**INSTRUCTIONS TO FOLLOW**
Could you copy out every line of the data where the word "moved" occurs?

**RECORDS SUPPLIED**
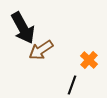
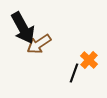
brown arrow: moved 2 px left, 6 px up
black line: moved 2 px right, 12 px up
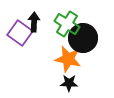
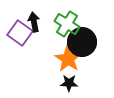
black arrow: rotated 12 degrees counterclockwise
black circle: moved 1 px left, 4 px down
orange star: rotated 20 degrees clockwise
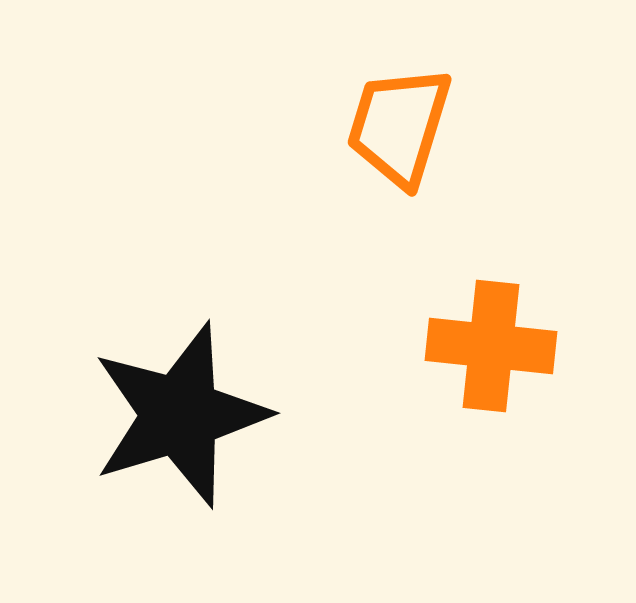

**EXERCISE RESPONSE**
brown arrow: moved 2 px left, 6 px up
black line: moved 2 px right, 12 px up
black circle: moved 1 px left, 4 px down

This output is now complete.